* **What the exercise asks**: Where the word "truck" occurs in a line of the data, return the whole line.
*** Opening Provided data ***
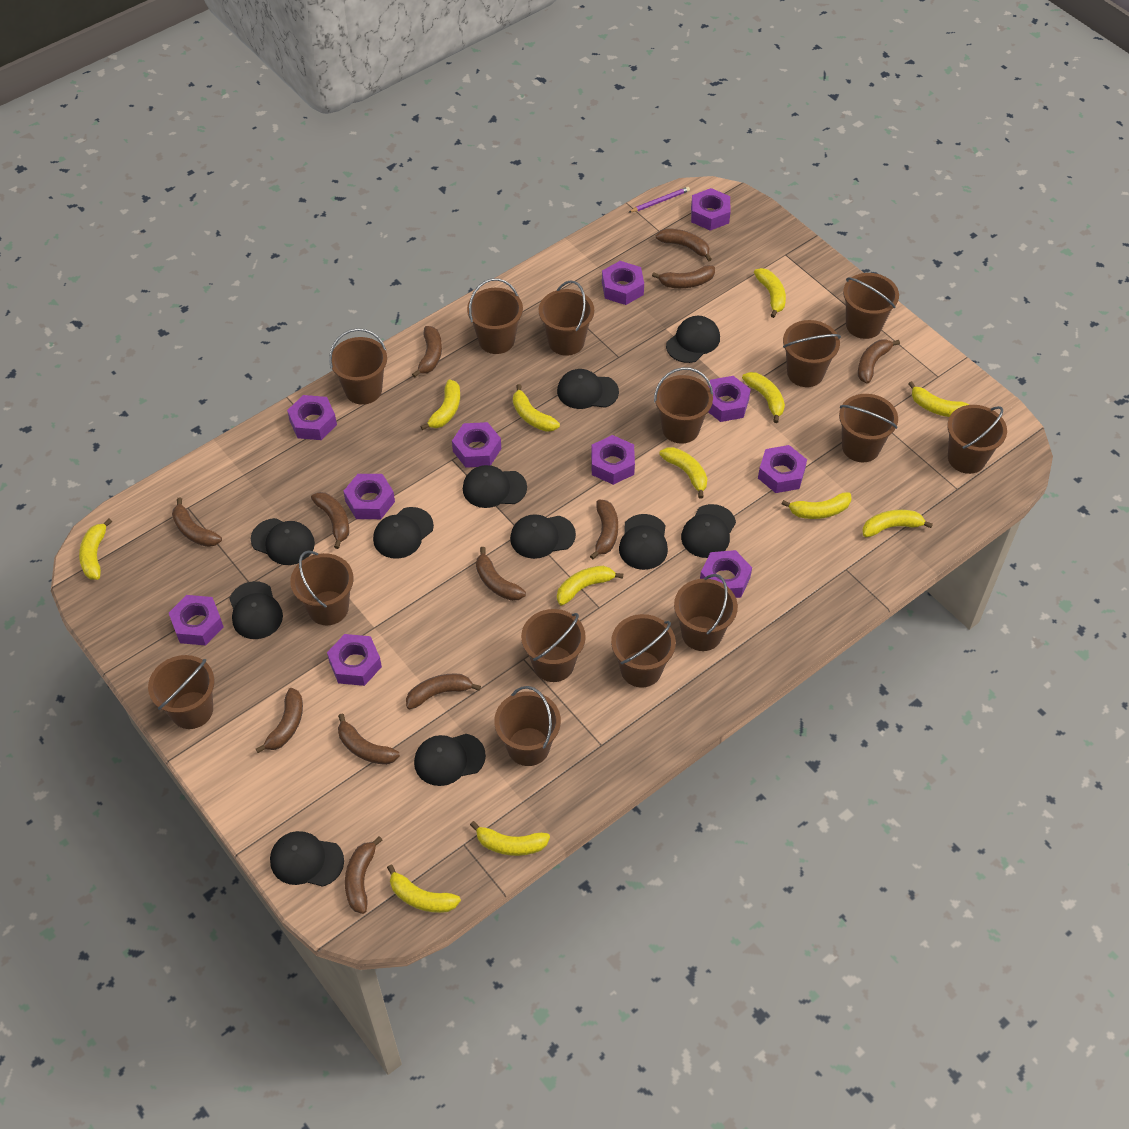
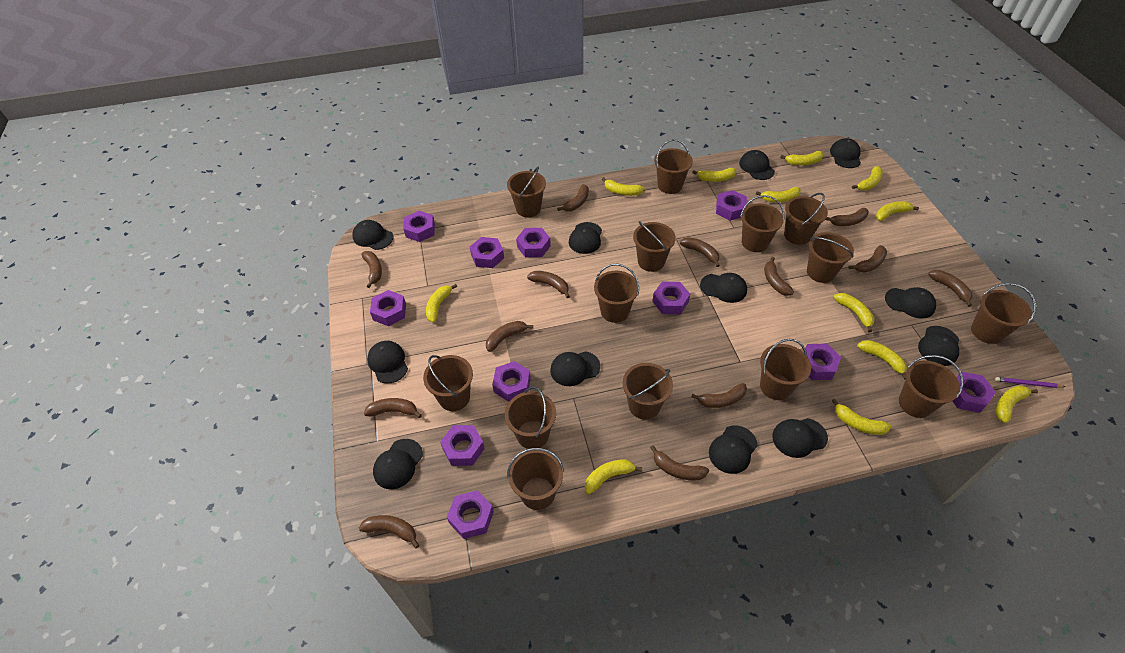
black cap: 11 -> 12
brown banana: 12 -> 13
*** Closing Provided data ***
*** Opening Provided data ***
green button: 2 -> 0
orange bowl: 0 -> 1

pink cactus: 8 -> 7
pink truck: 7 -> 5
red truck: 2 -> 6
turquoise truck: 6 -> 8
*** Closing Provided data ***
* **Completed task**:
pink truck: 7 -> 5
red truck: 2 -> 6
turquoise truck: 6 -> 8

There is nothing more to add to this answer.